§ **RECORDS SHOWN**
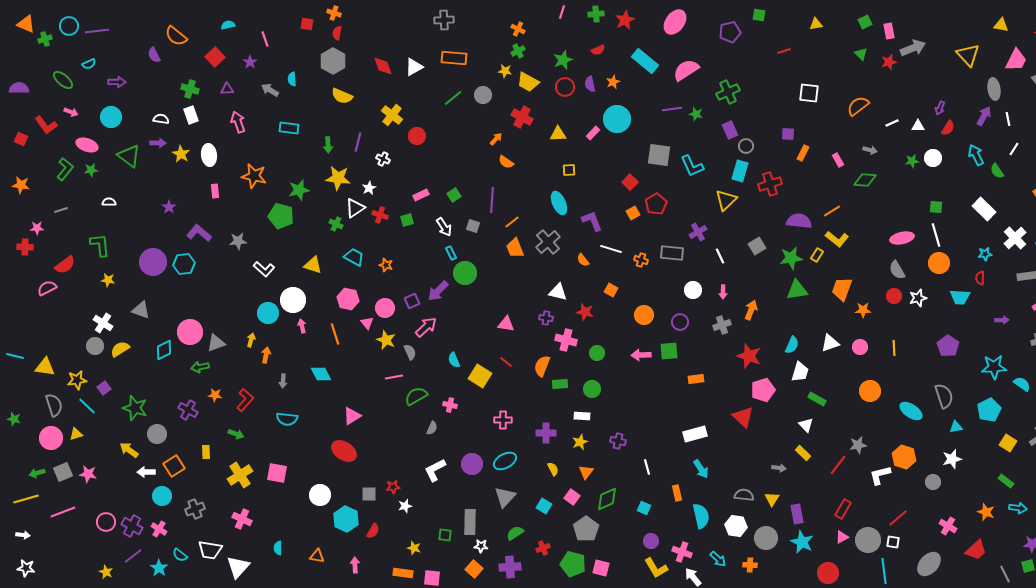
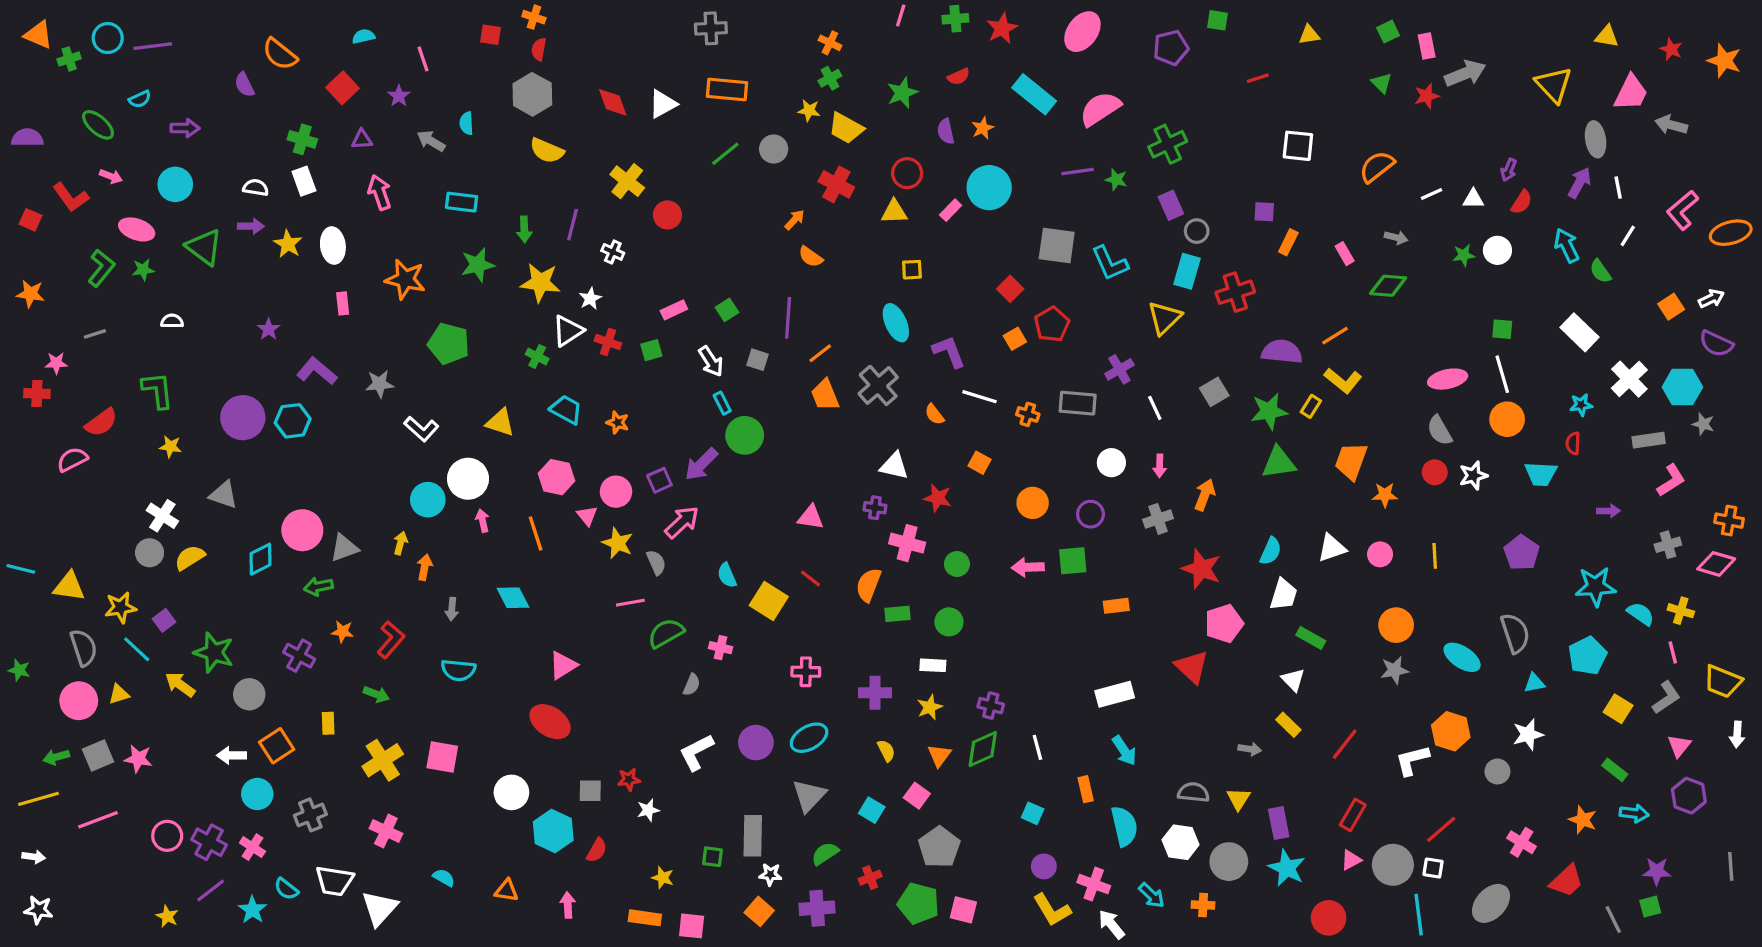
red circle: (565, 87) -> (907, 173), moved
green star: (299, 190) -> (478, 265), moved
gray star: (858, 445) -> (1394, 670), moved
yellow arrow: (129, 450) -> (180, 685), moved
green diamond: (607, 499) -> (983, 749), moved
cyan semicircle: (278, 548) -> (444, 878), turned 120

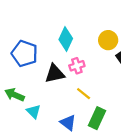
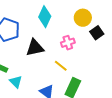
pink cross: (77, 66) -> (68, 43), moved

§ **TASK ITEM**
Count the lines in the records above that contain the word "green", and give only that number.

§ **ANSWER**
2